> WORK INSTRUCTION: The lines to return are those below that contain the word "black".

*** Opening of EXERCISE MATERIAL ***

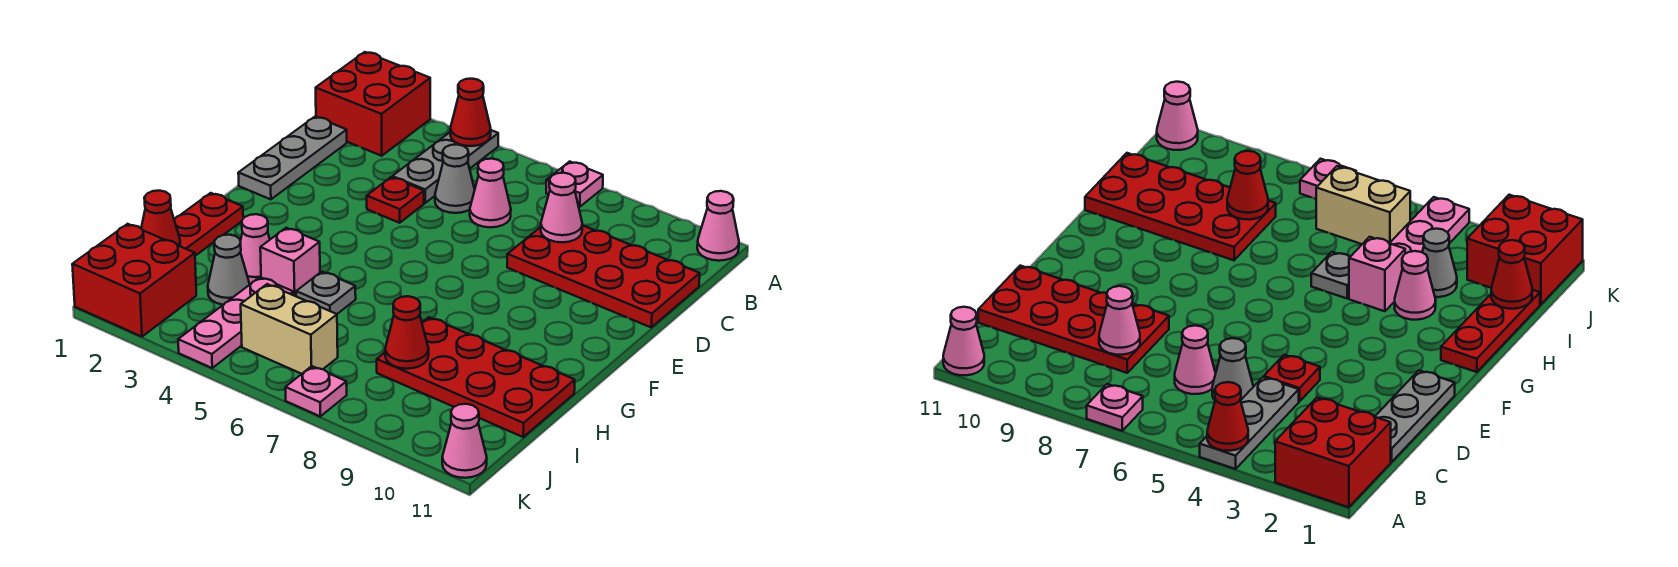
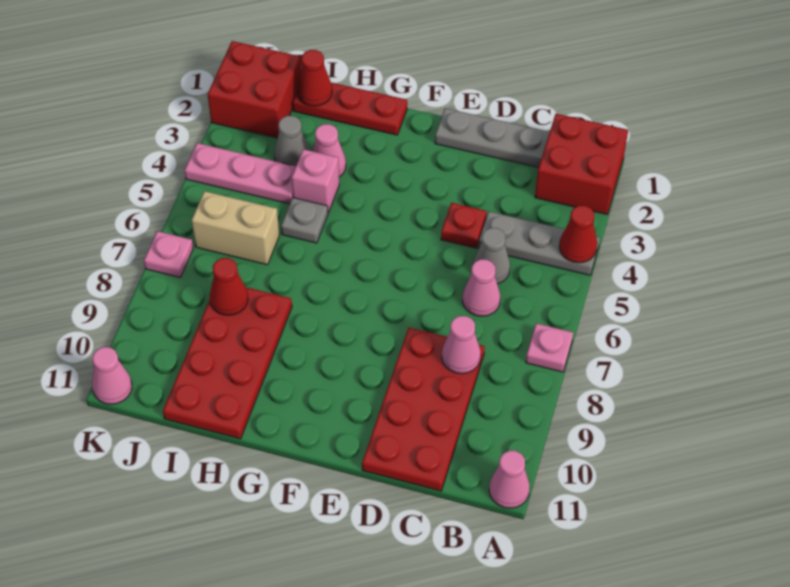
tan brick J5:J6 level 1 -> tan brick I6:J6 level 1

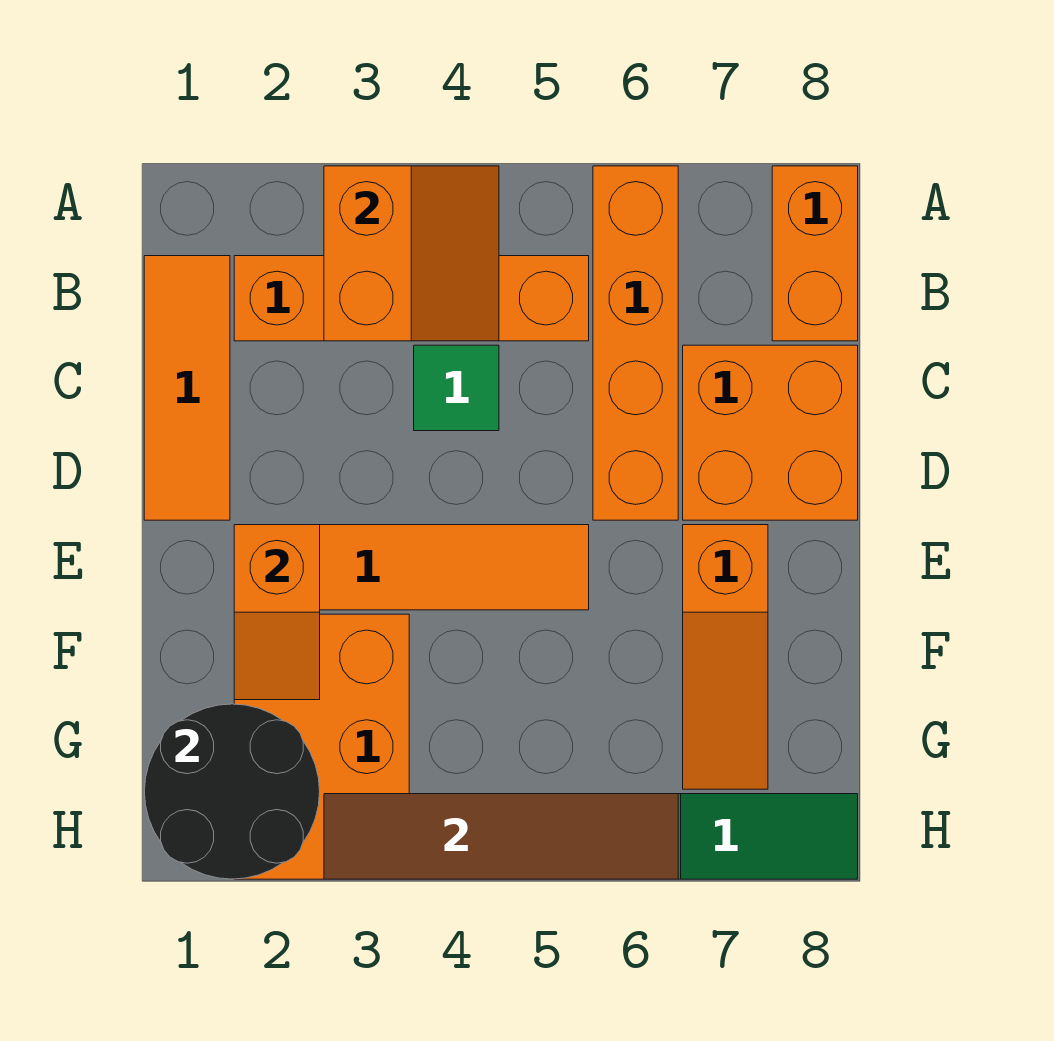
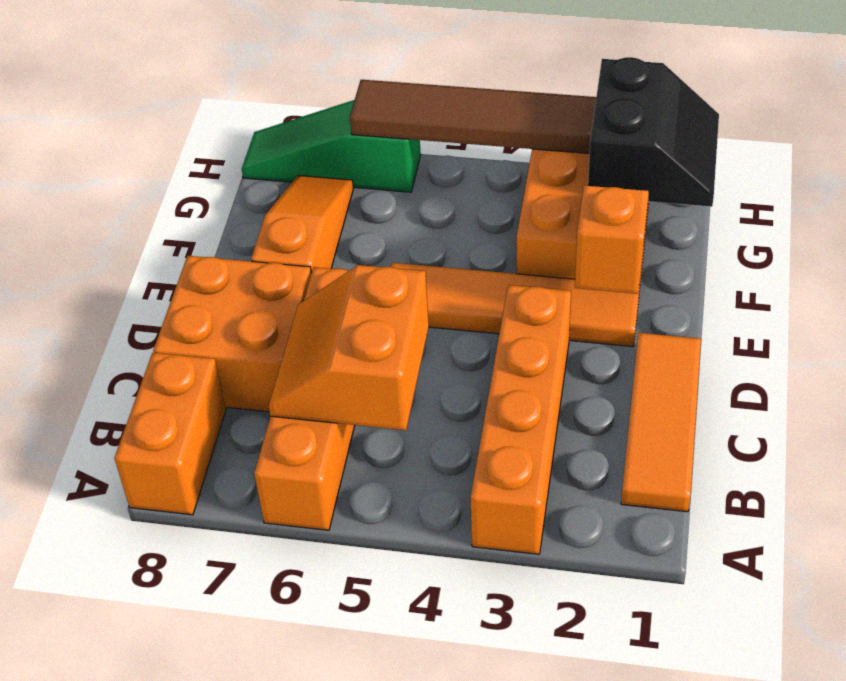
orange slope A3:B4 level 2 top 3 -> orange slope B5:C6 level 2 top 5
orange brick B2:B5 level 1 -> orange brick A3:D3 level 1
green tile C4 level 1 -> none
black round brick G1:H2 level 2 -> black slope G1:H2 level 2 top 2

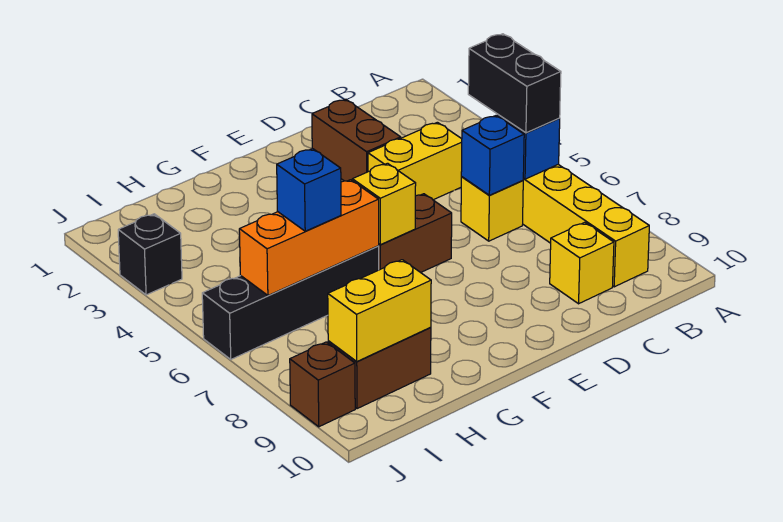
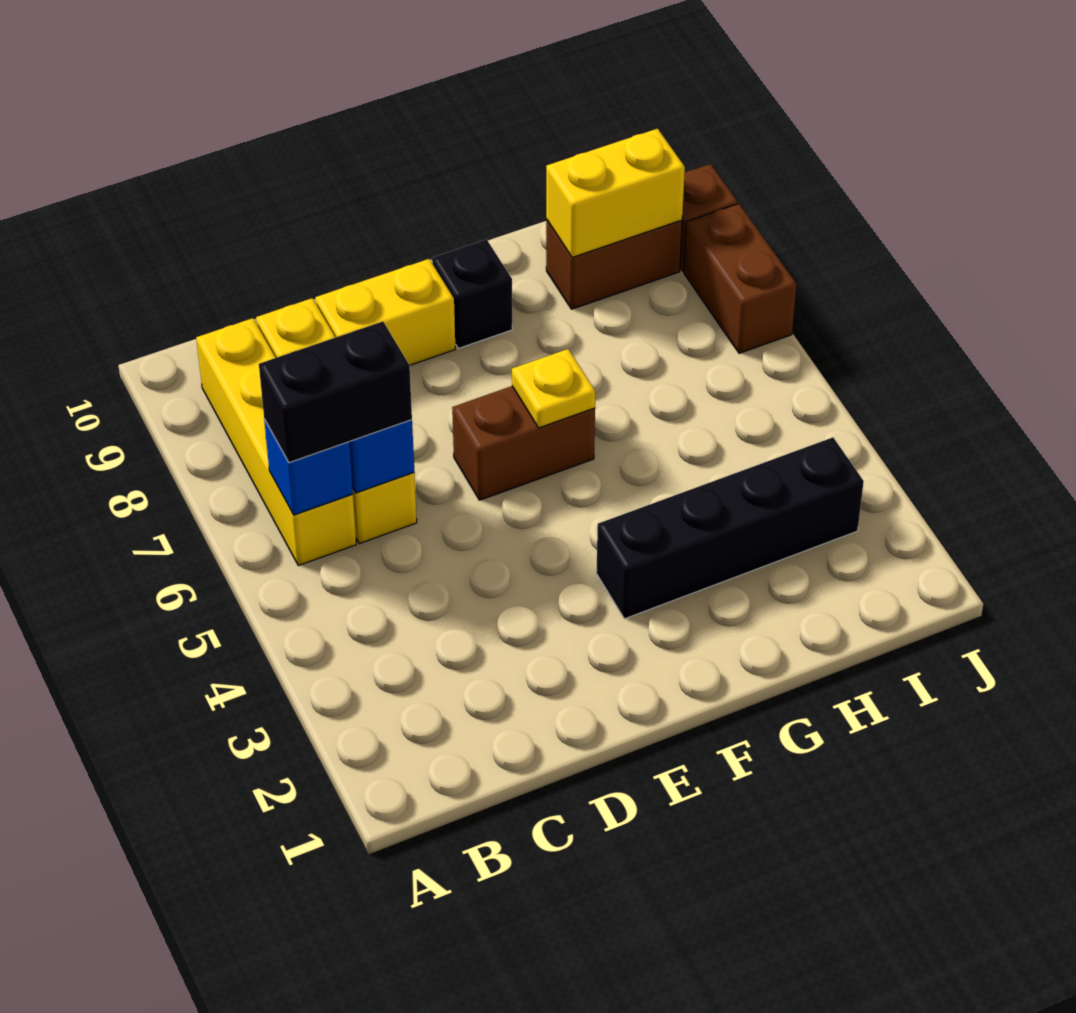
black brick B5:B6 level 3 -> black brick B6:C6 level 3
yellow brick C4:D4 level 1 -> yellow brick D9:E9 level 1
brown brick D2:D3 level 1 -> brown brick J7:J8 level 1
yellow brick F6 level 2 -> yellow plate F6 level 2
black brick G6:J6 level 1 -> black brick F3:I3 level 1
orange brick G6:I6 level 2 -> none
blue brick H6 level 3 -> none
black brick J3 level 1 -> black brick F9 level 1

*** Close of EXERCISE MATERIAL ***

> ANSWER FOR THE TASK:
black round brick G1:H2 level 2 -> black slope G1:H2 level 2 top 2
black brick B5:B6 level 3 -> black brick B6:C6 level 3
black brick G6:J6 level 1 -> black brick F3:I3 level 1
black brick J3 level 1 -> black brick F9 level 1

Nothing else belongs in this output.